Requirement:
Using the data below, transcribe exactly everything from the line that contains "camera: 45 degrees left, 20 degrees up" down to the line that contains "(492, 451) = (513, 392): grey bell -> none". Include both of those lines and none of the pictures.

Raw data:
● ● ● ● ●
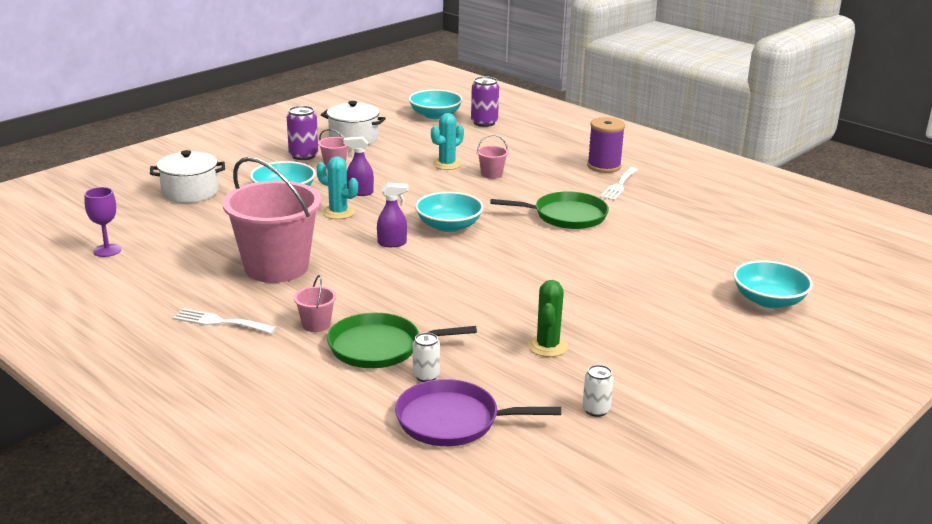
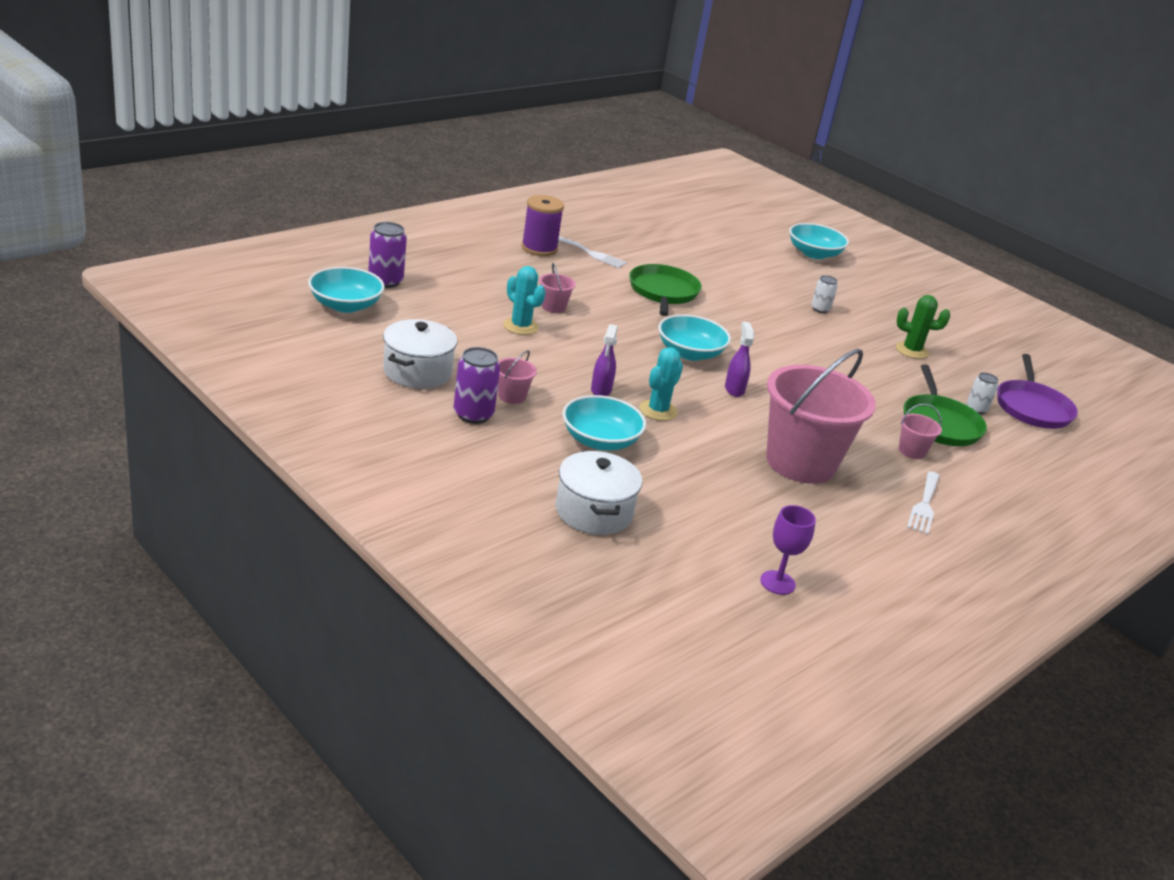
camera: 90 degrees left, 5 degrees up
(596, 410) = (992, 351): white can -> white can (820, 309)

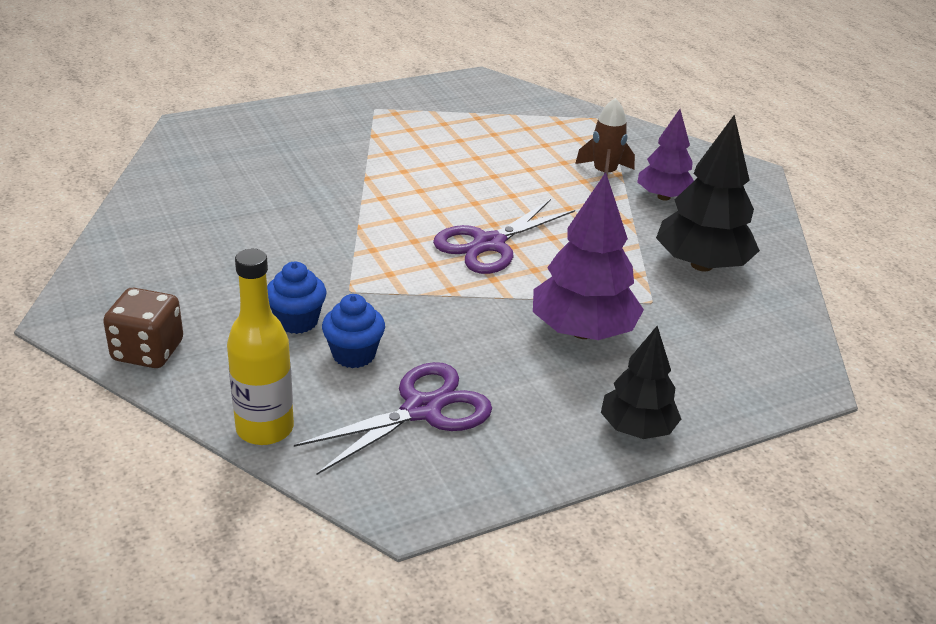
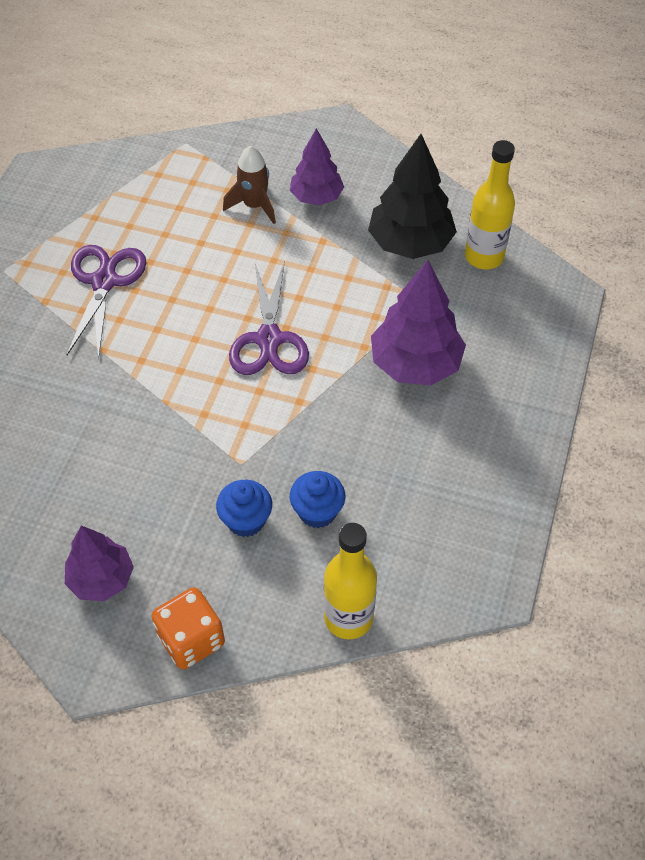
camera: 45 degrees left, 20 degrees up
(148, 351) = (191, 639): brown dice -> orange dice
(157, 279) = (101, 579): none -> purple tree
(422, 410) = (411, 512): purple scissors -> purple scissors (104, 282)
(637, 429) = (530, 412): black tree -> none
(759, 312) = (484, 257): none -> yellow bottle

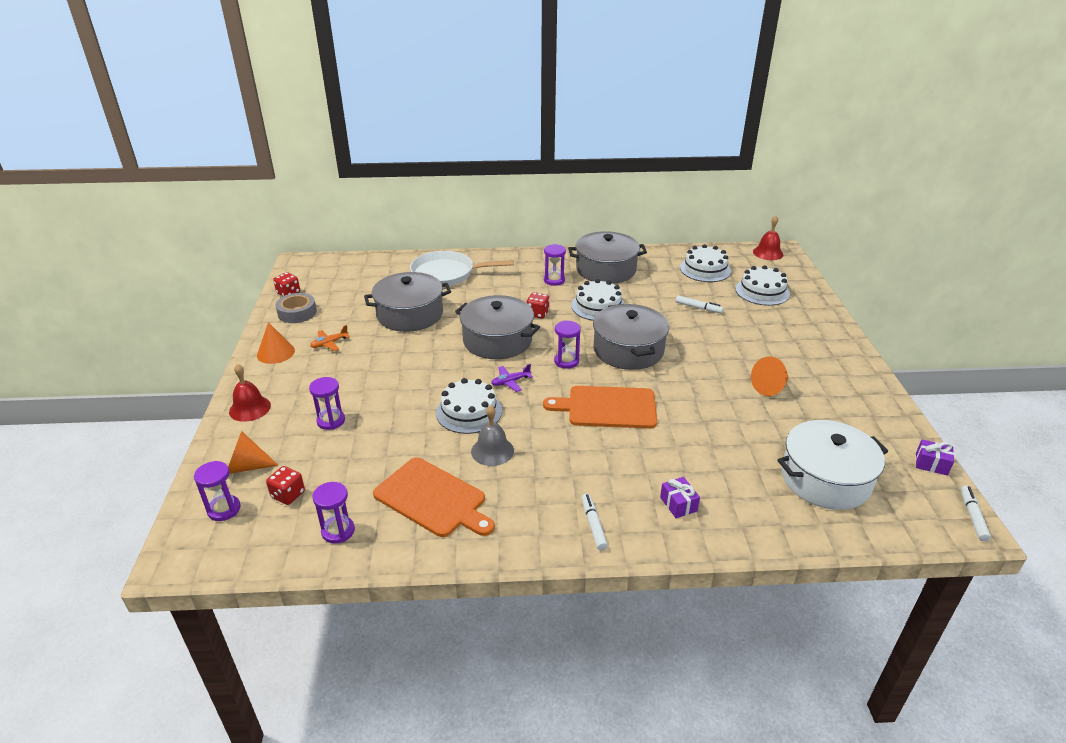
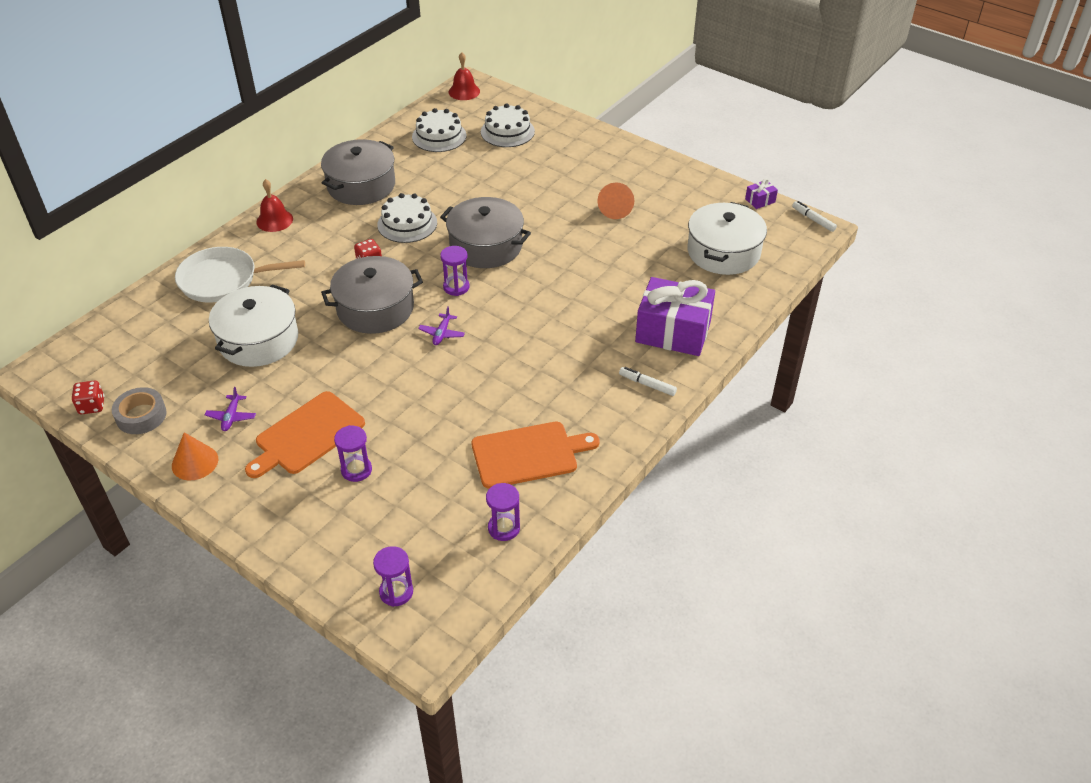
camera: 50 degrees left, 10 degrees up
(247, 466) = (354, 554): orange cone -> none
(250, 408) = (266, 518): red bell -> red bell (274, 220)
(288, 495) = (425, 541): red dice -> none
(329, 343) = (231, 417): orange plane -> purple plane
(410, 314) = (258, 340): grey pot -> white pot
(447, 274) = (223, 280): white pan -> white pan turned 45 degrees clockwise
(469, 411) = (450, 378): white cake -> none
(492, 451) = (513, 392): grey bell -> none
(554, 280) = (333, 223): purple hourglass -> none
(607, 407) = (538, 301): orange cutting board -> orange cutting board (306, 435)
(678, 504) = (673, 332): purple gift -> purple gift, size x2.43
(698, 308) = (483, 176): white marker -> none

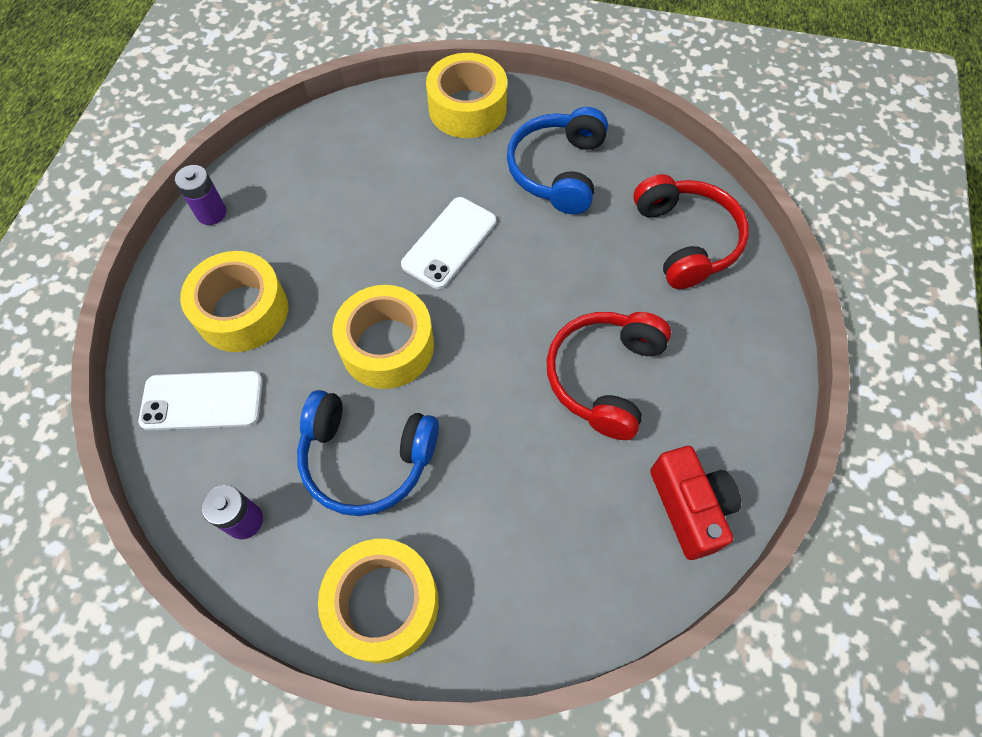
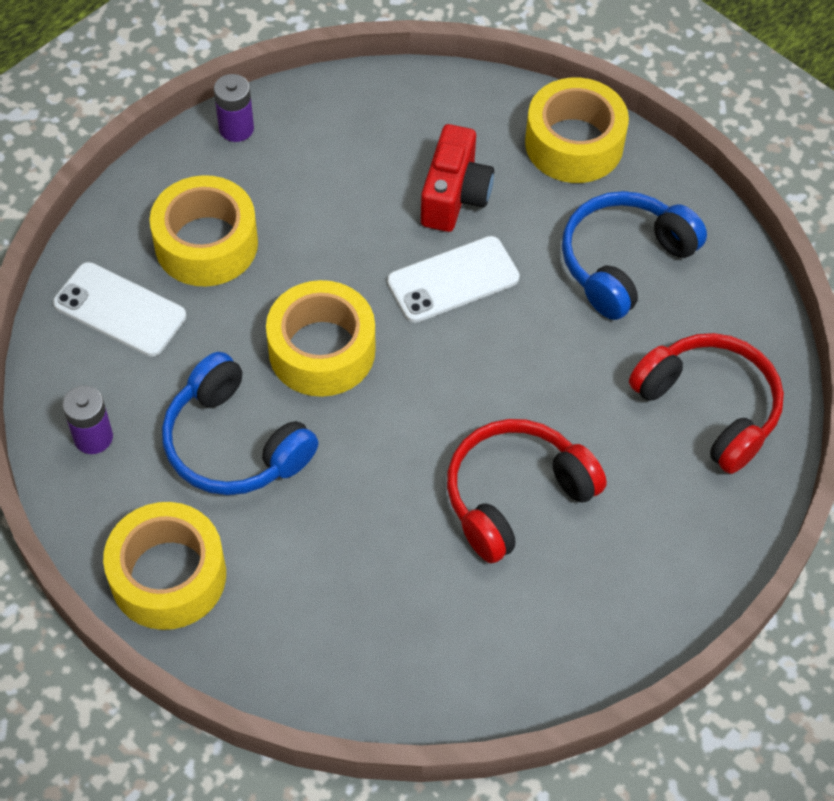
camera: 30 degrees right, 5 degrees down
(685, 240) = (709, 407): red headphones -> red headphones turned 60 degrees counterclockwise
(689, 507) = (508, 660): red camera -> red camera (454, 196)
● ● ● ● ●
Written solution:
camera: 45 degrees left, 20 degrees up
(148, 351) = (191, 639): brown dice -> orange dice
(157, 279) = (101, 579): none -> purple tree
(422, 410) = (411, 512): purple scissors -> purple scissors (104, 282)
(637, 429) = (530, 412): black tree -> none
(759, 312) = (484, 257): none -> yellow bottle

camera: 50 degrees left, 10 degrees up
(247, 466) = (354, 554): orange cone -> none
(250, 408) = (266, 518): red bell -> red bell (274, 220)
(288, 495) = (425, 541): red dice -> none
(329, 343) = (231, 417): orange plane -> purple plane
(410, 314) = (258, 340): grey pot -> white pot
(447, 274) = (223, 280): white pan -> white pan turned 45 degrees clockwise
(469, 411) = (450, 378): white cake -> none
(492, 451) = (513, 392): grey bell -> none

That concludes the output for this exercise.